[Modification records]
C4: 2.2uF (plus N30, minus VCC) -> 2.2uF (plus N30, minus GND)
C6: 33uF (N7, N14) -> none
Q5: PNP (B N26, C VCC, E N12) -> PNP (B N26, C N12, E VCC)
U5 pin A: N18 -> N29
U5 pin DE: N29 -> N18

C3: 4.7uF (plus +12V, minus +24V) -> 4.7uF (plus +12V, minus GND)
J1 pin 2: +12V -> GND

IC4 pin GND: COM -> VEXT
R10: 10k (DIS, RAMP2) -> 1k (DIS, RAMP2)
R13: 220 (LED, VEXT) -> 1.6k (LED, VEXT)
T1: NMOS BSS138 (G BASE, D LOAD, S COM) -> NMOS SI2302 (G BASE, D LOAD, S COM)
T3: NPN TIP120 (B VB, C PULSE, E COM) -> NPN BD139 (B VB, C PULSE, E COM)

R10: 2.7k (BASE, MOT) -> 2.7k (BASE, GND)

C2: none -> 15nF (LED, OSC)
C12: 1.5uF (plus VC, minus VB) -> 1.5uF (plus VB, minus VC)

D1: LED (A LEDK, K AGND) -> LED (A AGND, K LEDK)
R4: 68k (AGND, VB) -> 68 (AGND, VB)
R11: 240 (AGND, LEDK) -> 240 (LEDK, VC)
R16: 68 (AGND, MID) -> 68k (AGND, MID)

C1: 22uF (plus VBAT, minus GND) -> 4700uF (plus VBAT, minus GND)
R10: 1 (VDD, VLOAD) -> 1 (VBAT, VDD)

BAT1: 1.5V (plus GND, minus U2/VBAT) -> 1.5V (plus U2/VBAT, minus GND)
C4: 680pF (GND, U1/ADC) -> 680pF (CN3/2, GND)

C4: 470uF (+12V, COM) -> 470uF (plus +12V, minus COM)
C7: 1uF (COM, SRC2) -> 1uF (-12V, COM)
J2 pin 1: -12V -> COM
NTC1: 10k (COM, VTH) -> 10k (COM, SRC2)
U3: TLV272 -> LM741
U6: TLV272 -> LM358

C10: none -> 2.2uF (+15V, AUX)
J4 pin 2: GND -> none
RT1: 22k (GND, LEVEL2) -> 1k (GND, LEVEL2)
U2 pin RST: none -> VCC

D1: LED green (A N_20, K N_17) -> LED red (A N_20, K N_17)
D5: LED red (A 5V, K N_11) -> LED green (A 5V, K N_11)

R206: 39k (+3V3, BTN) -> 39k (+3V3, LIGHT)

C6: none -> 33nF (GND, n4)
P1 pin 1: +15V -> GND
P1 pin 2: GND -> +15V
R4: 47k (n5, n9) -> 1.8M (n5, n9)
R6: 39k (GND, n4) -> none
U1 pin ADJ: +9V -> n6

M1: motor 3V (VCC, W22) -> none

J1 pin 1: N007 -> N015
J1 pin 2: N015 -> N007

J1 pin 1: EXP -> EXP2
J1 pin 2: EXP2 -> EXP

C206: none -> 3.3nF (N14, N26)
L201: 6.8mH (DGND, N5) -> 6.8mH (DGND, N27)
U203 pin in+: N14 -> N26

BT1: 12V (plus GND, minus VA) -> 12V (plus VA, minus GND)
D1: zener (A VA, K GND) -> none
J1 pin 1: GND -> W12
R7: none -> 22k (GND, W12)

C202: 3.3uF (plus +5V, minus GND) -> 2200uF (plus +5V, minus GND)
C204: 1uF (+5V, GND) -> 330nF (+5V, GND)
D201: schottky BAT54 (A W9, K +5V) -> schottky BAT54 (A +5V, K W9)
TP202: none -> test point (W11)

[WORK ITEM] Your output should be the lines from the one with "D5: LED red" through the end of the records above, copied exactly.

[ANSWER BOX]
D5: LED red (A 5V, K N_11) -> LED green (A 5V, K N_11)

R206: 39k (+3V3, BTN) -> 39k (+3V3, LIGHT)

C6: none -> 33nF (GND, n4)
P1 pin 1: +15V -> GND
P1 pin 2: GND -> +15V
R4: 47k (n5, n9) -> 1.8M (n5, n9)
R6: 39k (GND, n4) -> none
U1 pin ADJ: +9V -> n6

M1: motor 3V (VCC, W22) -> none

J1 pin 1: N007 -> N015
J1 pin 2: N015 -> N007

J1 pin 1: EXP -> EXP2
J1 pin 2: EXP2 -> EXP

C206: none -> 3.3nF (N14, N26)
L201: 6.8mH (DGND, N5) -> 6.8mH (DGND, N27)
U203 pin in+: N14 -> N26

BT1: 12V (plus GND, minus VA) -> 12V (plus VA, minus GND)
D1: zener (A VA, K GND) -> none
J1 pin 1: GND -> W12
R7: none -> 22k (GND, W12)

C202: 3.3uF (plus +5V, minus GND) -> 2200uF (plus +5V, minus GND)
C204: 1uF (+5V, GND) -> 330nF (+5V, GND)
D201: schottky BAT54 (A W9, K +5V) -> schottky BAT54 (A +5V, K W9)
TP202: none -> test point (W11)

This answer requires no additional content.